* _Work to be completed_
The copy you return should hold every record below word for word and no images.

* _Task data_

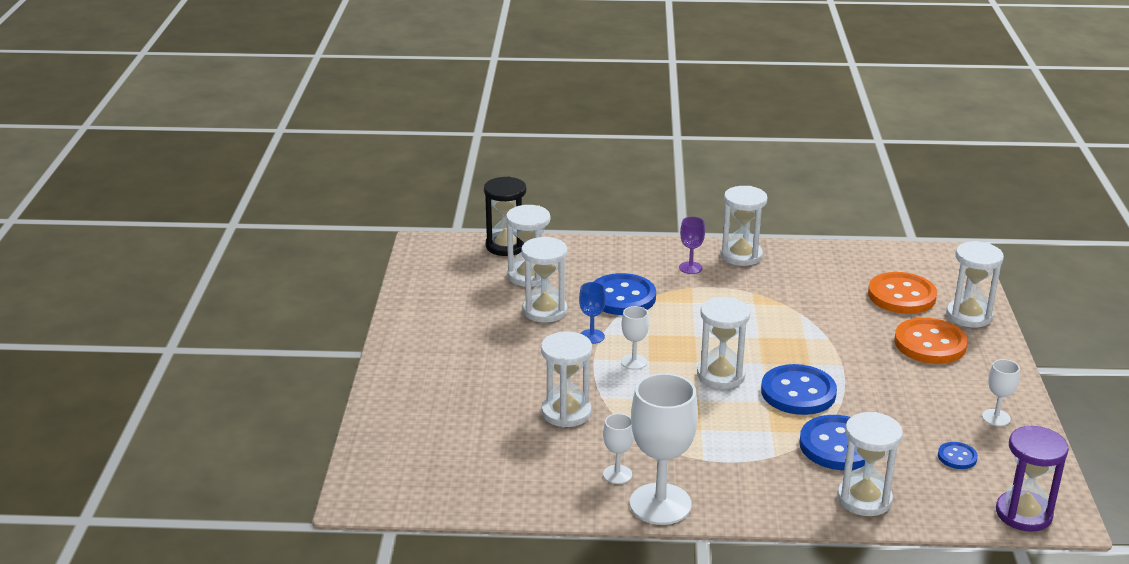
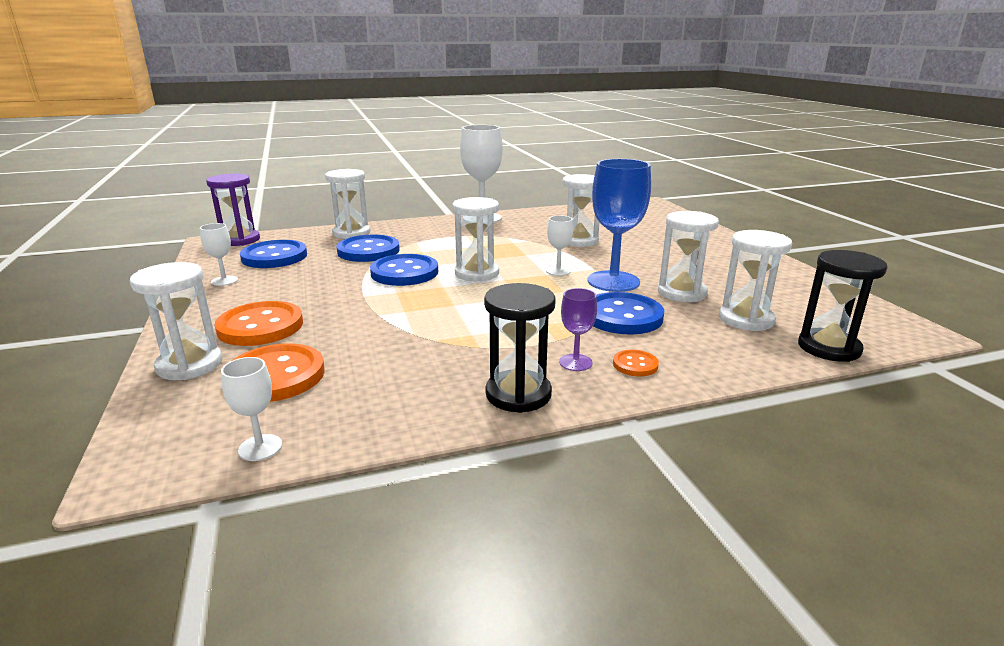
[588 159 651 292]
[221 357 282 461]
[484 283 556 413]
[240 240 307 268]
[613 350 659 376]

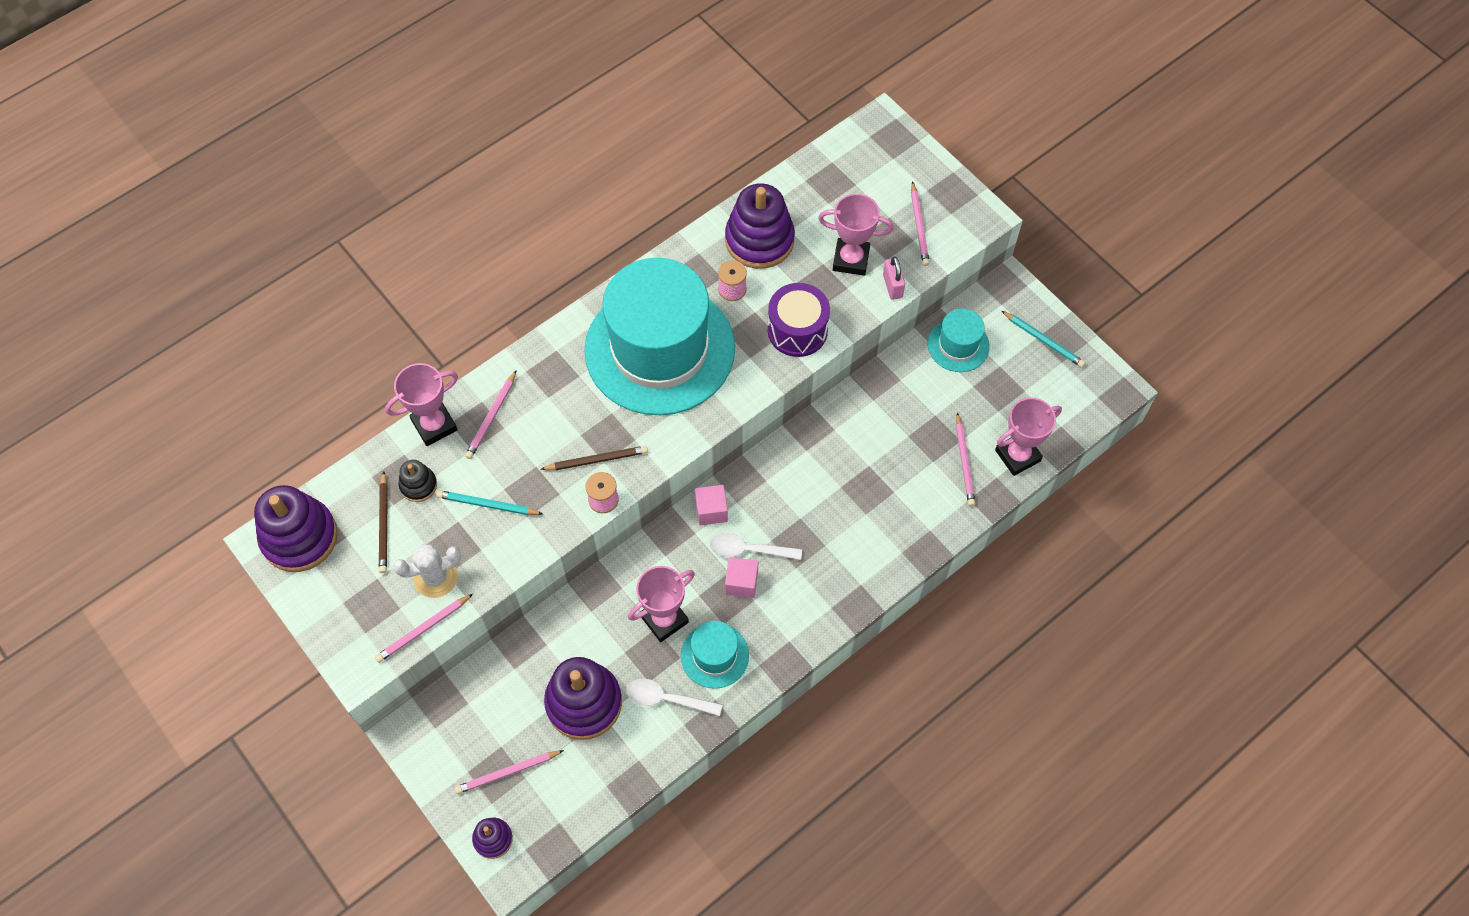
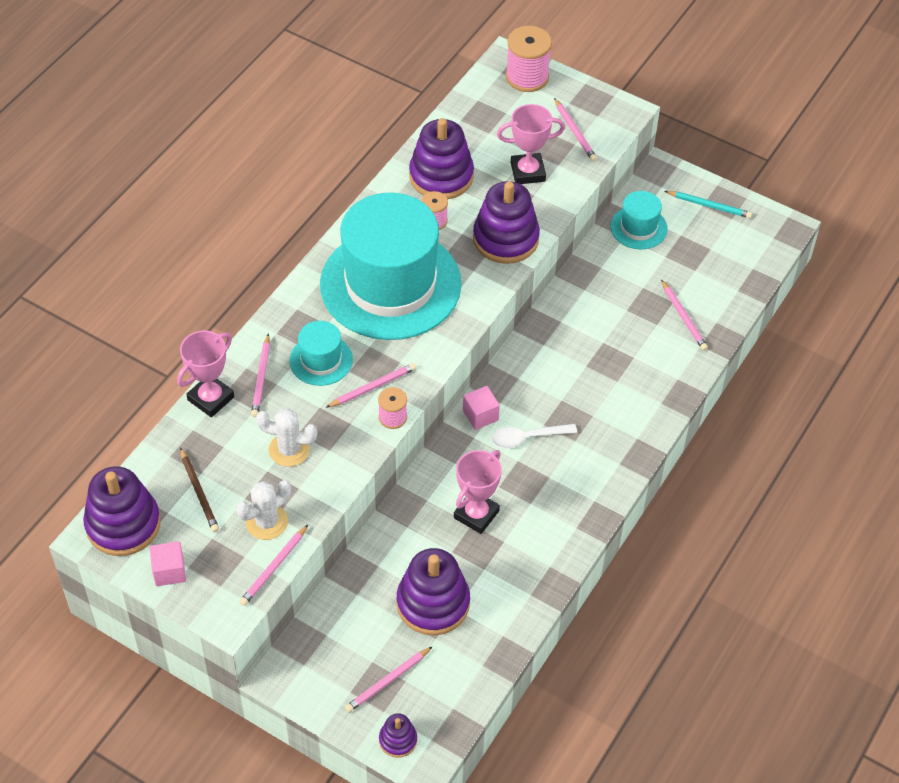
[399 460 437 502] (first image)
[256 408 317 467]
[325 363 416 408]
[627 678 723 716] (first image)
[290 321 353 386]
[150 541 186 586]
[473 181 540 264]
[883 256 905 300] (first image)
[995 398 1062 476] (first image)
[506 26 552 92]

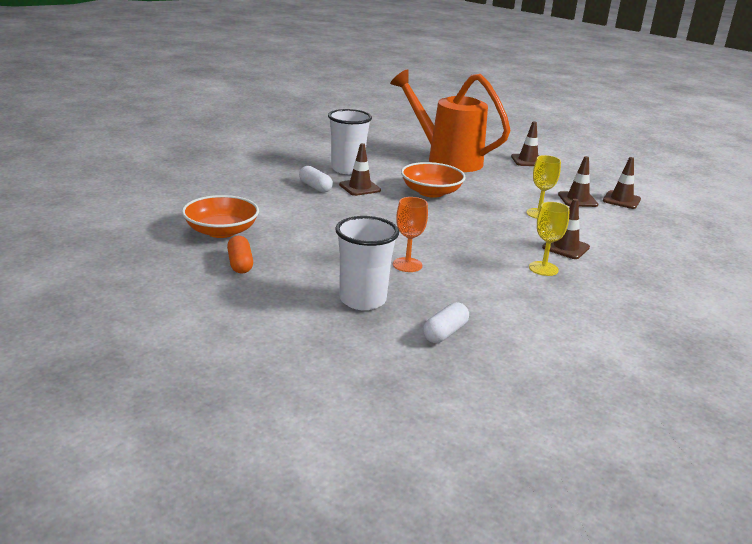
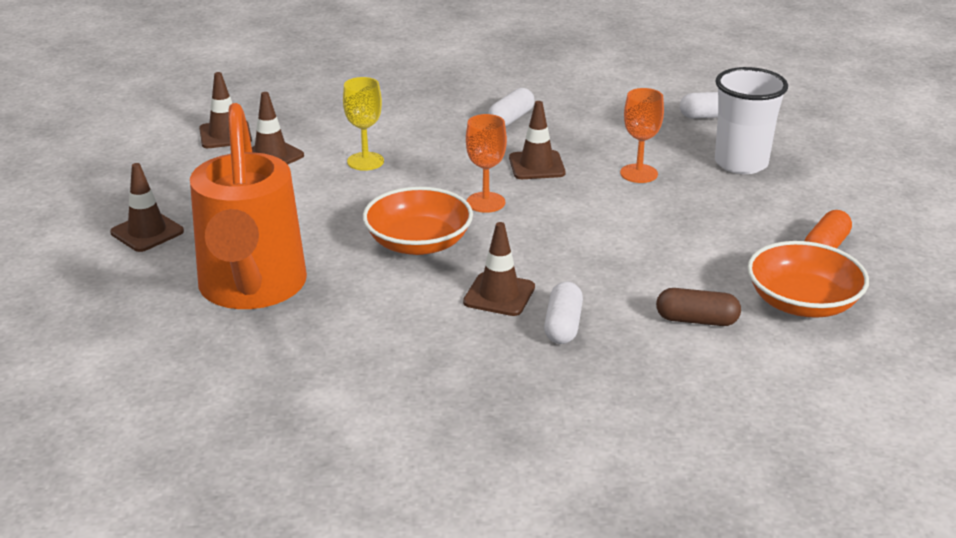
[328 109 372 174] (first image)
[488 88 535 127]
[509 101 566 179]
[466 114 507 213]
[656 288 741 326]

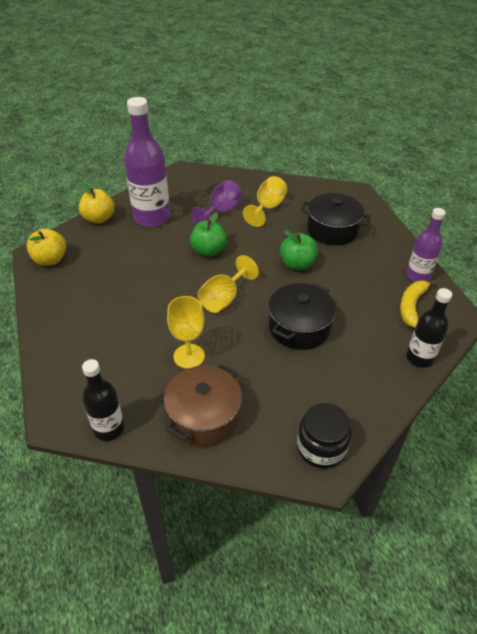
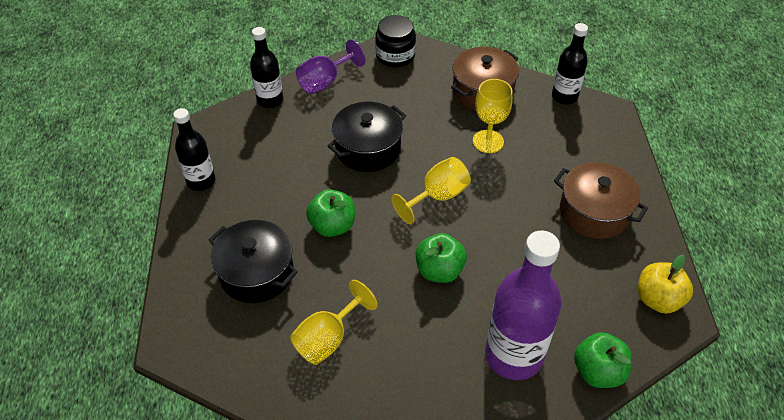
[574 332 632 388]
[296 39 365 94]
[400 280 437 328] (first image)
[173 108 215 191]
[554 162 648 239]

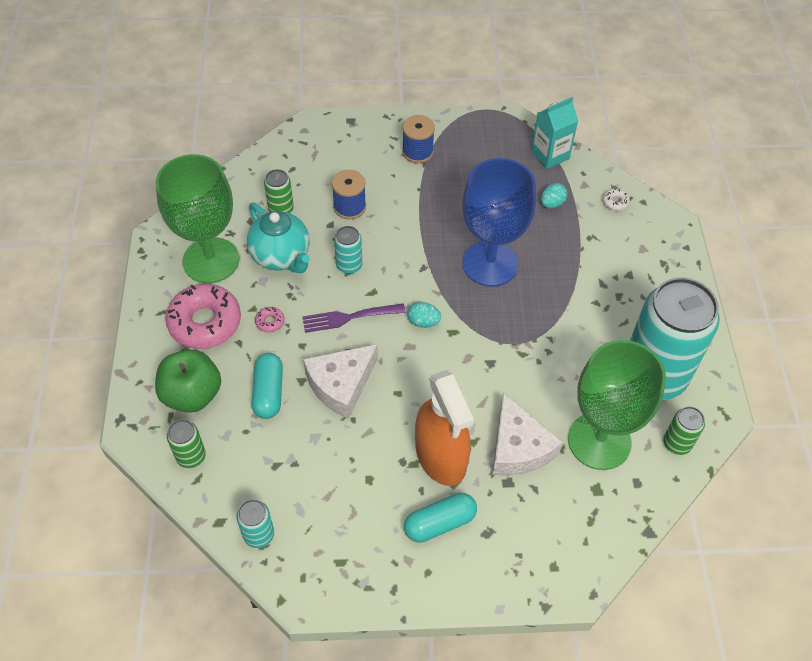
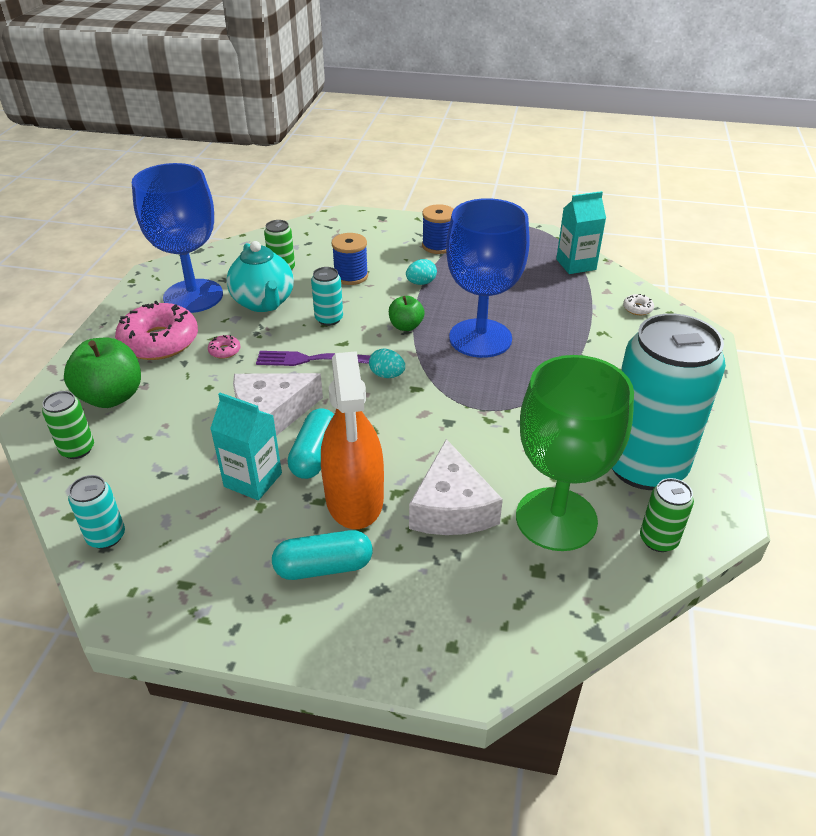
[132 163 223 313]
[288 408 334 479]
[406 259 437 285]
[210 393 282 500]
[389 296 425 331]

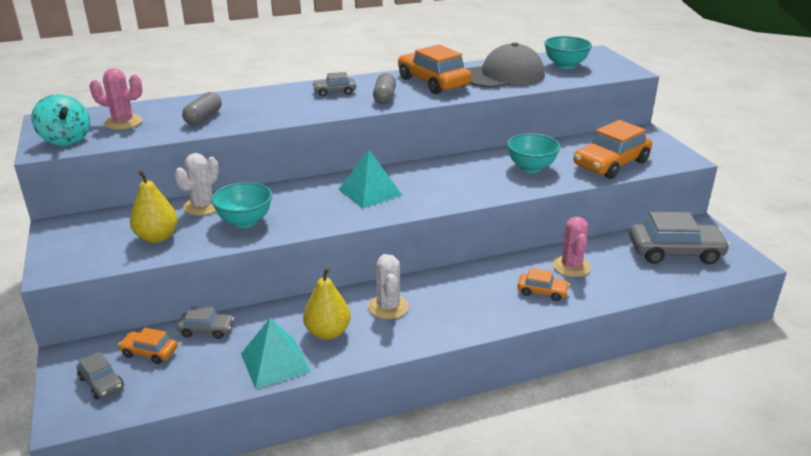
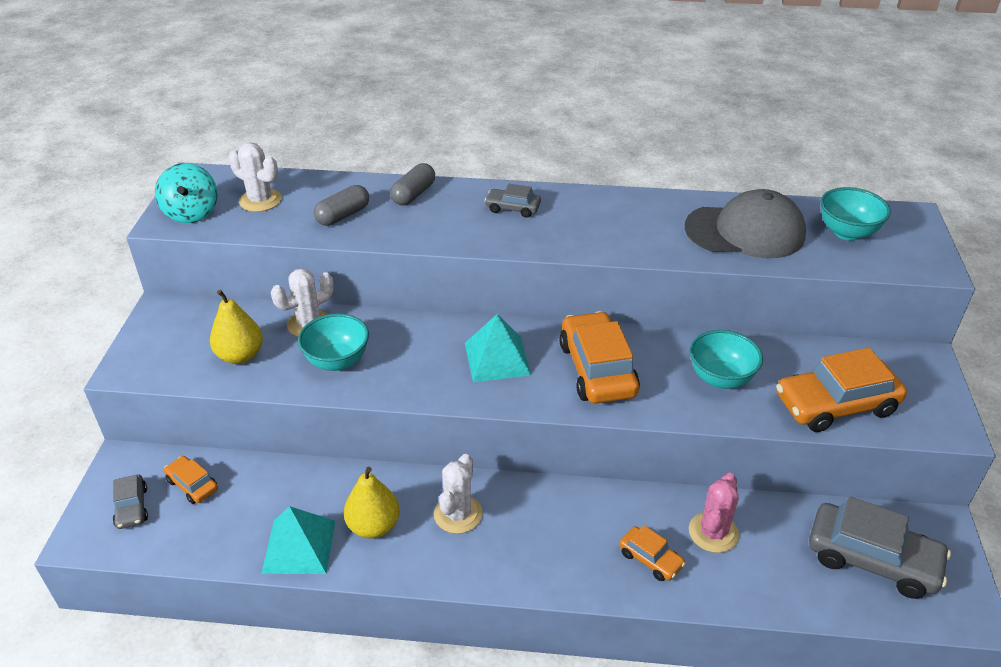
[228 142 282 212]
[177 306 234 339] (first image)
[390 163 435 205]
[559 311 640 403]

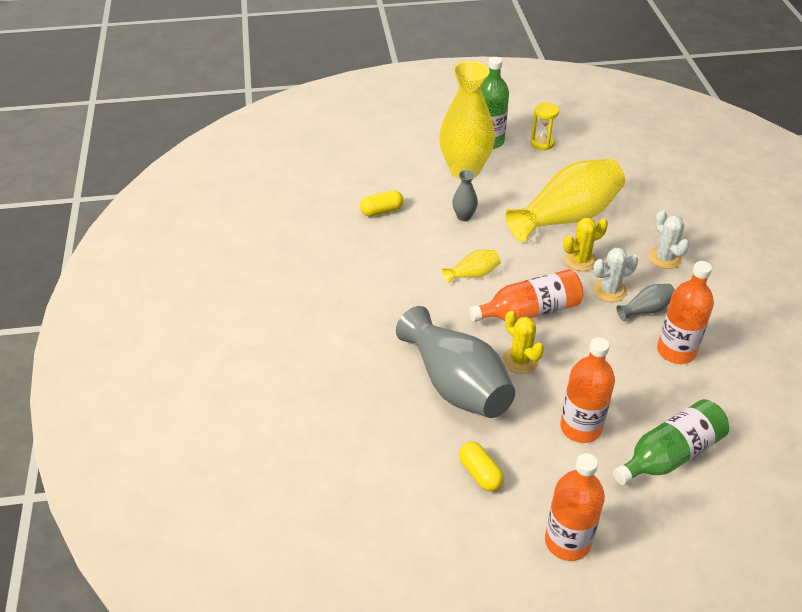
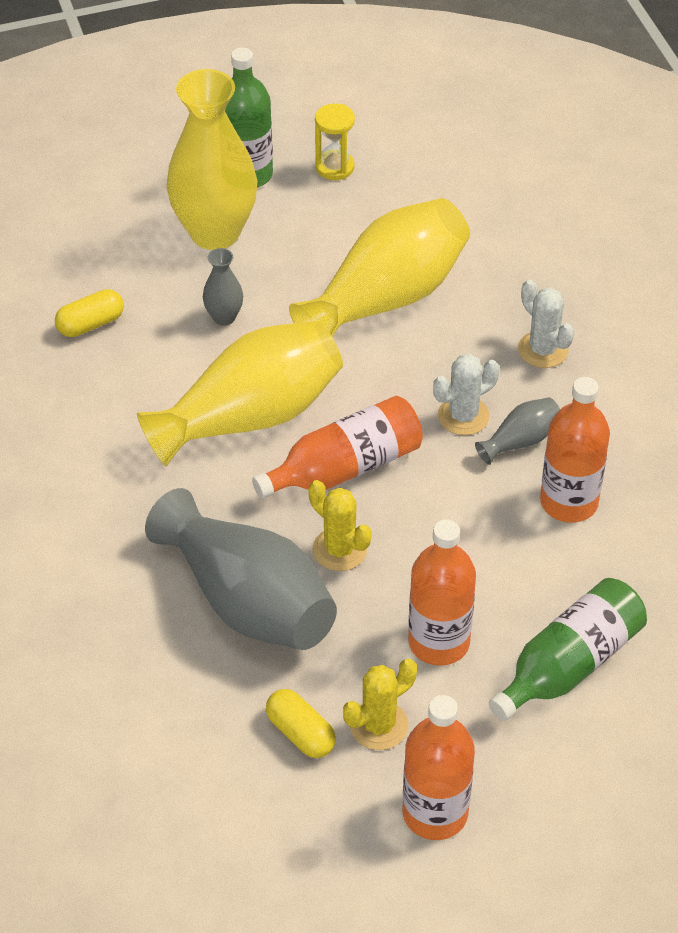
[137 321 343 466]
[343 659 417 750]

* _Result_
[588 159 651 292]
[221 357 282 461]
[484 283 556 413]
[240 240 307 268]
[613 350 659 376]

[399 460 437 502] (first image)
[256 408 317 467]
[325 363 416 408]
[627 678 723 716] (first image)
[290 321 353 386]
[150 541 186 586]
[473 181 540 264]
[883 256 905 300] (first image)
[995 398 1062 476] (first image)
[506 26 552 92]

[328 109 372 174] (first image)
[488 88 535 127]
[509 101 566 179]
[466 114 507 213]
[656 288 741 326]

[574 332 632 388]
[296 39 365 94]
[400 280 437 328] (first image)
[173 108 215 191]
[554 162 648 239]

[132 163 223 313]
[288 408 334 479]
[406 259 437 285]
[210 393 282 500]
[389 296 425 331]

[228 142 282 212]
[177 306 234 339] (first image)
[390 163 435 205]
[559 311 640 403]

[137 321 343 466]
[343 659 417 750]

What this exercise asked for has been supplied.